WORK INSTRUCTIONS: When you copy the entries, keep every word exactly as it is and drop the images.

Synthetic shape transformation data
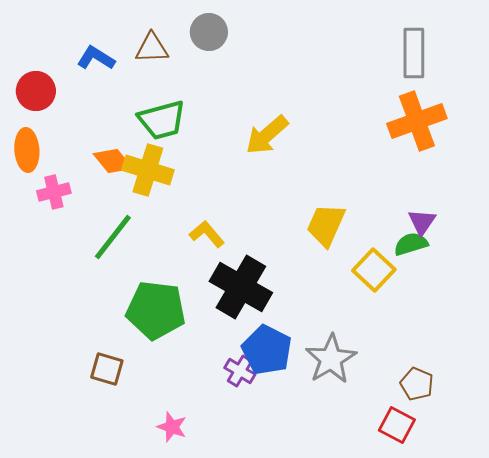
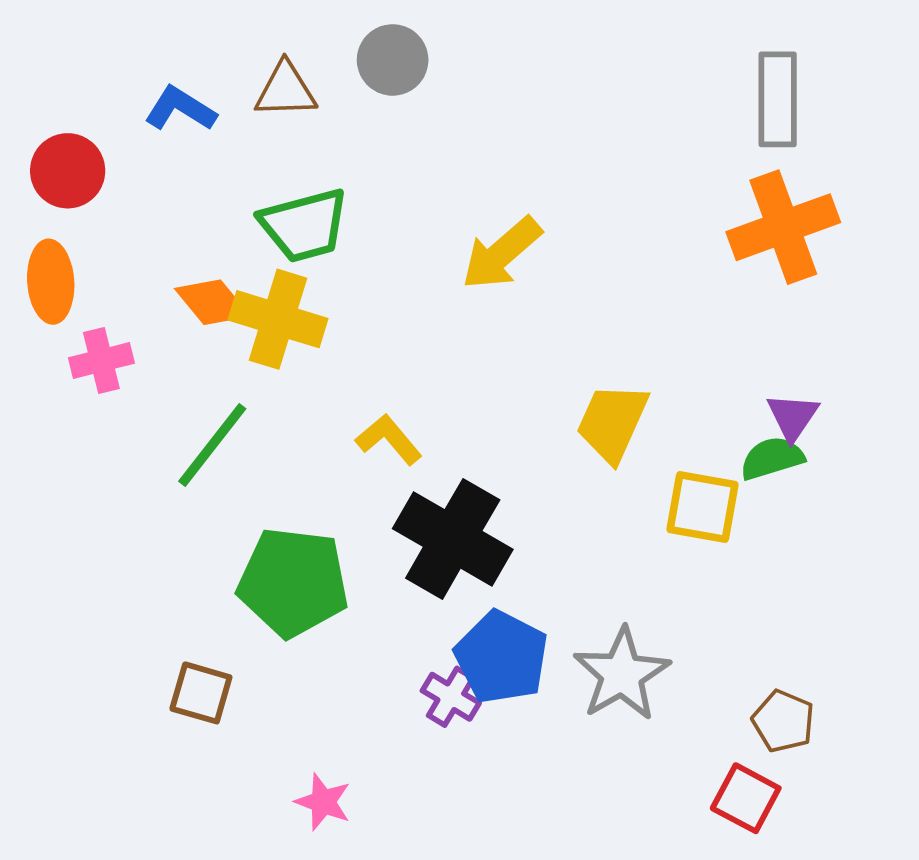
yellow square: (374, 270) -> (703, 507), turned -33

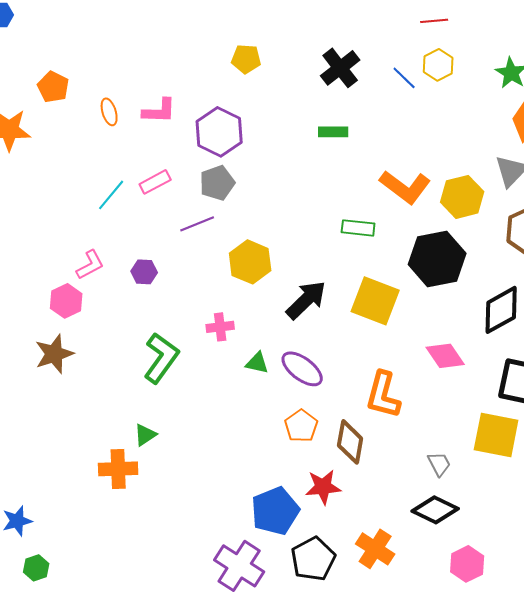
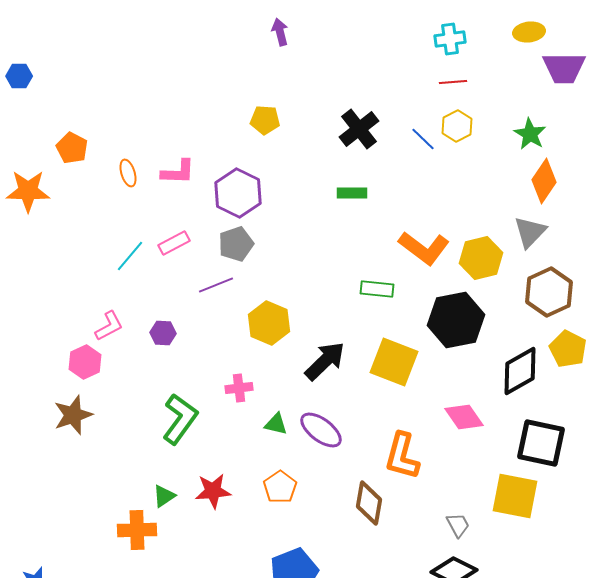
orange pentagon: (301, 426) -> (280, 487), moved
red star: (323, 487) -> (213, 491), moved

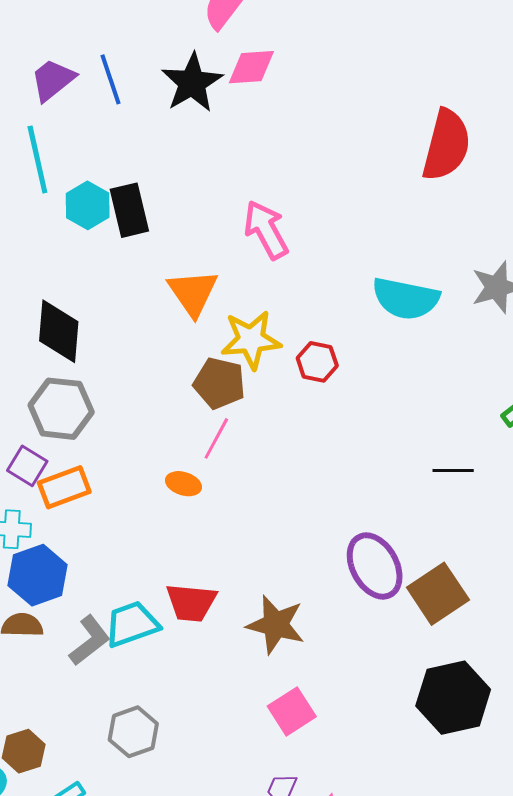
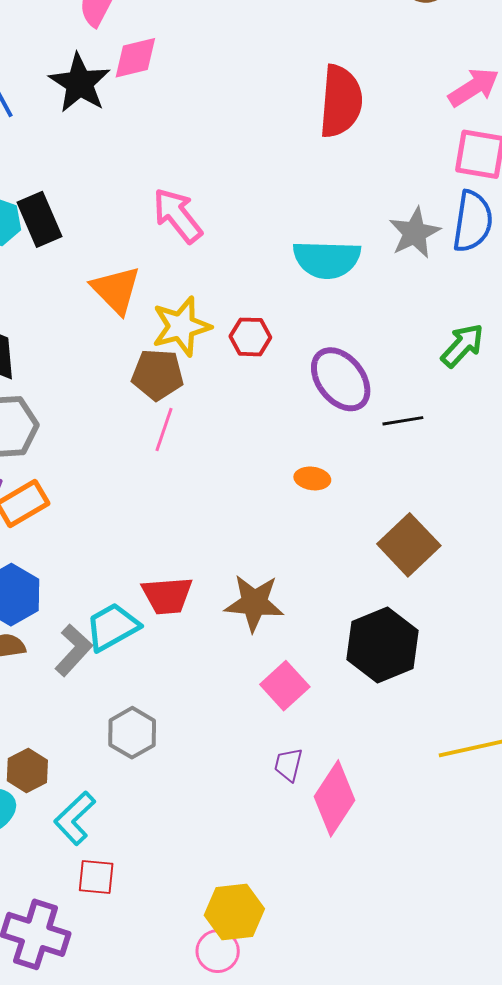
orange ellipse: (183, 484) -> (312, 478), moved
purple ellipse: (375, 566) -> (341, 379), moved
black hexagon: (453, 698) -> (383, 645), moved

RESPONSE TO THE EXERCISE:
yellow square: (374, 270) -> (703, 507), turned -33

orange pentagon: (301, 426) -> (280, 487), moved
red star: (323, 487) -> (213, 491), moved

orange ellipse: (183, 484) -> (312, 478), moved
purple ellipse: (375, 566) -> (341, 379), moved
black hexagon: (453, 698) -> (383, 645), moved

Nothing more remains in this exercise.